Your goal - Reproduce all the entries exactly and keep the pictures out.

(Image change detection data)
= Beginning of Section =

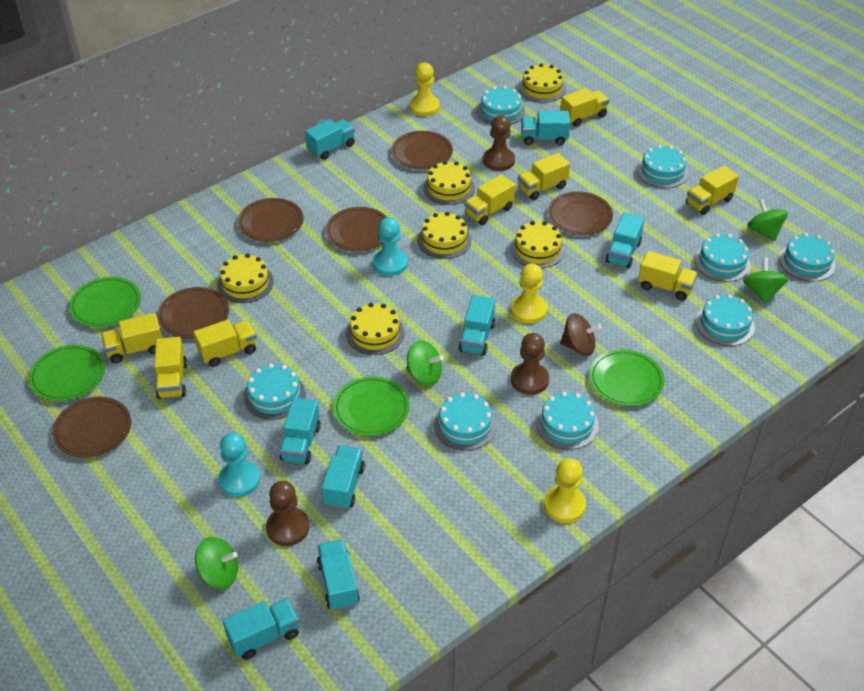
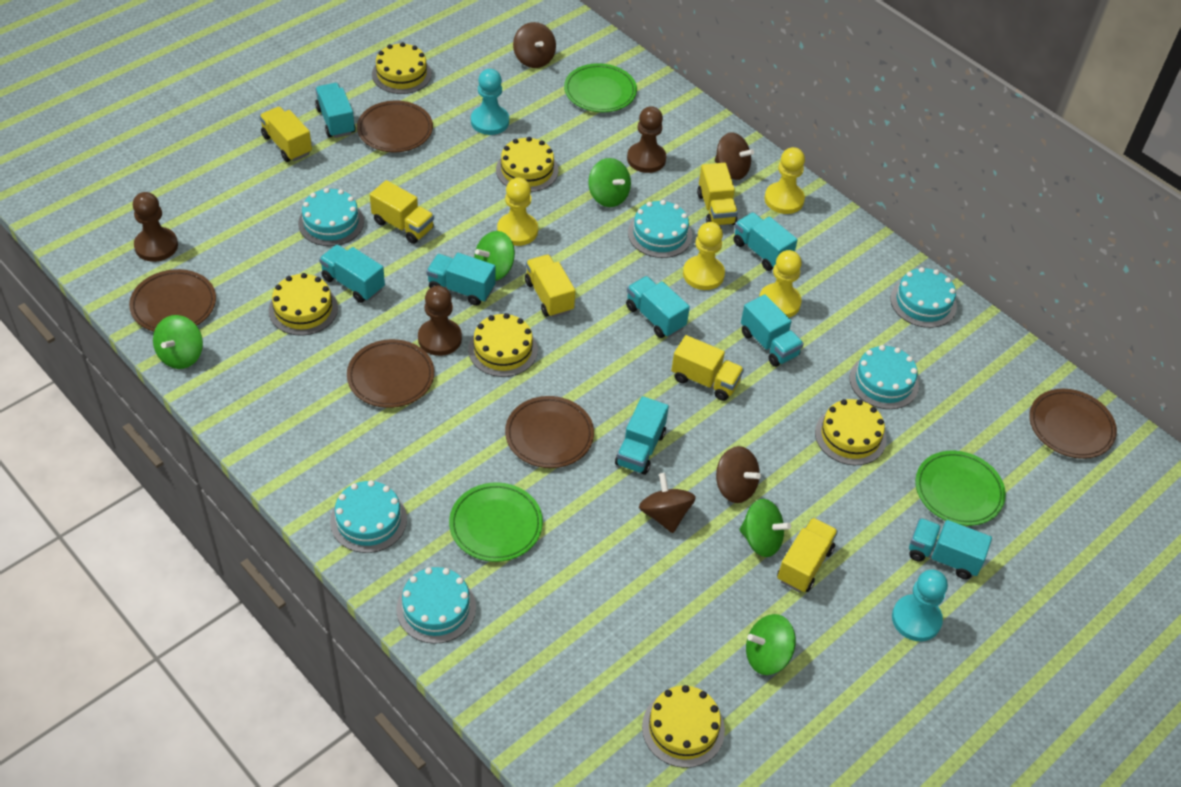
brown plate: 6 -> 5
brown spinning top: 1 -> 4
green plate: 4 -> 3
green spinning top: 4 -> 5
turquoise cake: 8 -> 6
yellow pawn: 3 -> 4
yellow truck: 8 -> 6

= End of Section =

Task result -
brown plate: 6 -> 5
brown spinning top: 1 -> 4
green plate: 4 -> 3
green spinning top: 4 -> 5
turquoise cake: 8 -> 6
yellow pawn: 3 -> 4
yellow truck: 8 -> 6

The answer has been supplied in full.